Print, in exact form, the lines below from the one containing "blue cutting board" through the one containing "brown button", and omit all others.

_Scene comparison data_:
++++

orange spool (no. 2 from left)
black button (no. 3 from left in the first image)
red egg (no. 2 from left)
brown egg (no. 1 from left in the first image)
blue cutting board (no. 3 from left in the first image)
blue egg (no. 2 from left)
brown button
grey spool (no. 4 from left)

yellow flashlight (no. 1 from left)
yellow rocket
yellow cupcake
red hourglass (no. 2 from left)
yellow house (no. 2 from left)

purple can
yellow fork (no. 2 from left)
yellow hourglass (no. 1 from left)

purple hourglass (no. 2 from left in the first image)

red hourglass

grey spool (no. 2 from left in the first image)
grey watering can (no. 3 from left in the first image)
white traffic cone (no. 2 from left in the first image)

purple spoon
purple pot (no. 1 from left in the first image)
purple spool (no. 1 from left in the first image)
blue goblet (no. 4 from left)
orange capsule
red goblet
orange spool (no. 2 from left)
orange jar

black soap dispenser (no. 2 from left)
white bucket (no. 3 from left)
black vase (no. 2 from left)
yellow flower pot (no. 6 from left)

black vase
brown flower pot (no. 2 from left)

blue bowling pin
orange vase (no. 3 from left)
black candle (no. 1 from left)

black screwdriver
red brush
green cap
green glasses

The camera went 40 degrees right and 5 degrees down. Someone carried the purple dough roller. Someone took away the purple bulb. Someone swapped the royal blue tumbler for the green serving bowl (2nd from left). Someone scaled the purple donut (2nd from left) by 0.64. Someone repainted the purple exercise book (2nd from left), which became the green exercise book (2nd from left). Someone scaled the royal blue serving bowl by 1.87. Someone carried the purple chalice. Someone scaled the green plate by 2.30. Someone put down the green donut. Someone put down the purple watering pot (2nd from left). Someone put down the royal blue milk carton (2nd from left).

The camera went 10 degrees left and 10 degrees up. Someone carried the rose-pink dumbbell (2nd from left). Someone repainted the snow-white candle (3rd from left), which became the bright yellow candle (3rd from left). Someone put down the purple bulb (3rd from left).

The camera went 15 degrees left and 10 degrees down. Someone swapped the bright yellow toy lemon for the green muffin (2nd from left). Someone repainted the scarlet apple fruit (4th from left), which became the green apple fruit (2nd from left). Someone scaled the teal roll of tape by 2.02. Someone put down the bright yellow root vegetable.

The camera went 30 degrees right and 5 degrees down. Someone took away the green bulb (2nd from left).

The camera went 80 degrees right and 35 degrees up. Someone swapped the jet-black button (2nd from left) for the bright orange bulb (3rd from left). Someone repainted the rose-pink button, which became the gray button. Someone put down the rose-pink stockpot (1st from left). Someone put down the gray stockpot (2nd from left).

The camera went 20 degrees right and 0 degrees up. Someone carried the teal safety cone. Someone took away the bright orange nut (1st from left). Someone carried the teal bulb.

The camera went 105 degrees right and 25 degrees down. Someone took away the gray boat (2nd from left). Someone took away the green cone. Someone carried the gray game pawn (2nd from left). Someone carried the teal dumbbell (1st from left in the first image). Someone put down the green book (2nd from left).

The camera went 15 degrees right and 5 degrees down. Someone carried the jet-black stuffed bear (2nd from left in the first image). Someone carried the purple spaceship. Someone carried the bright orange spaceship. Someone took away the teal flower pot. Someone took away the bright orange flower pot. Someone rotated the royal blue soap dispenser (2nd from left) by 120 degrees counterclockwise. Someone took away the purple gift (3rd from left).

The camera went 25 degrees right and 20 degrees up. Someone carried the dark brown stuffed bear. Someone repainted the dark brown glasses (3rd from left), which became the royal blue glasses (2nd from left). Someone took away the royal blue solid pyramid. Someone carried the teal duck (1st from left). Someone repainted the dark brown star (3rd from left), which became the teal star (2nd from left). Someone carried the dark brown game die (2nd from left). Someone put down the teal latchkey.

++++

_Written solution_:
blue cutting board (no. 3 from left in the first image)
blue egg (no. 2 from left)
brown button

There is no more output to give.